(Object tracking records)
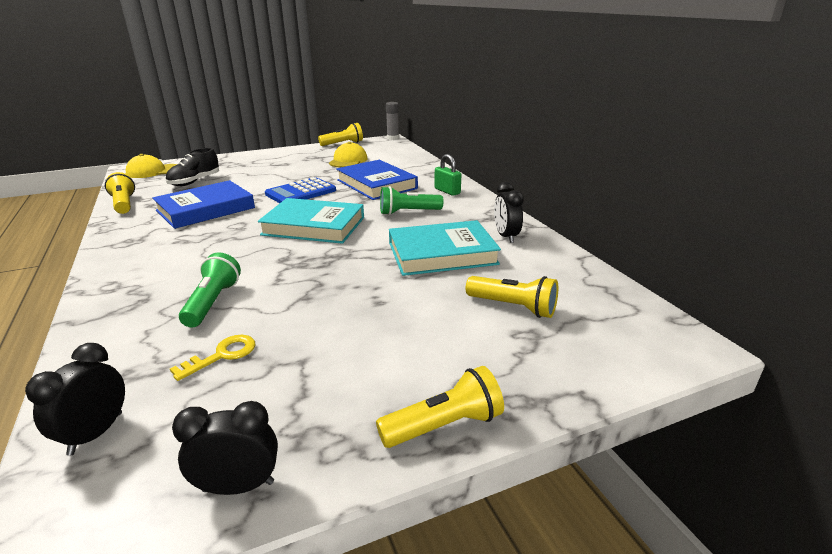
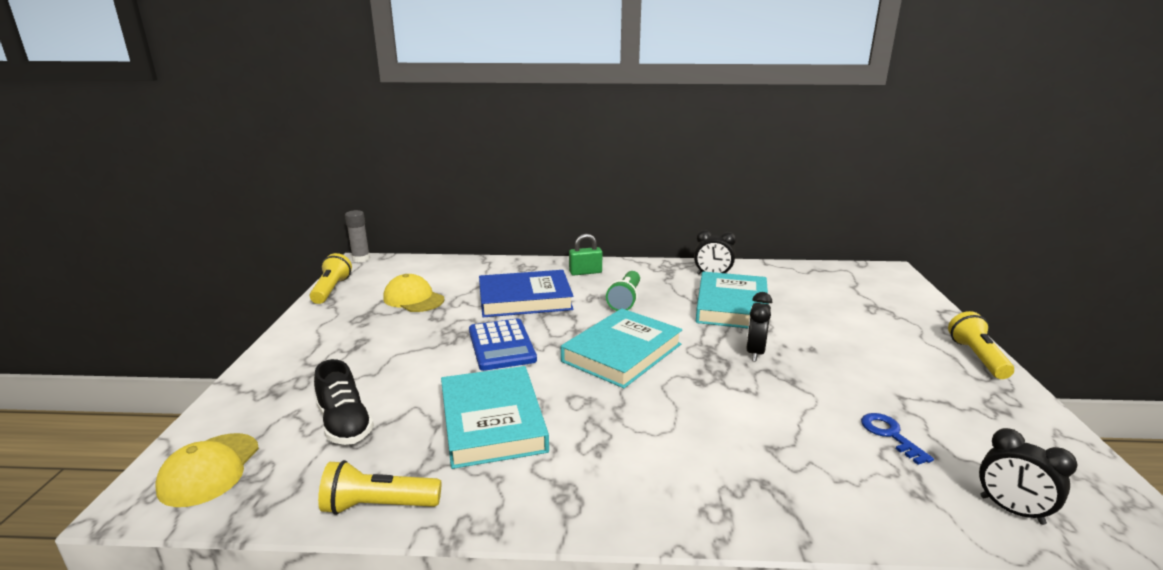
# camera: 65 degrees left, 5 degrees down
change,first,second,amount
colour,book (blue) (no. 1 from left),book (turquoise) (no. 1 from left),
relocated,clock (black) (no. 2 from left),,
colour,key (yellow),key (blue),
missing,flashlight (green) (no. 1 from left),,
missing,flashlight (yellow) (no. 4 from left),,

| Try it |
What is needed is a word-for-word restatement of every line from the one with "colour,book (blue) (no." to the end of the entries above.

| Solved problem |
colour,book (blue) (no. 1 from left),book (turquoise) (no. 1 from left),
relocated,clock (black) (no. 2 from left),,
colour,key (yellow),key (blue),
missing,flashlight (green) (no. 1 from left),,
missing,flashlight (yellow) (no. 4 from left),,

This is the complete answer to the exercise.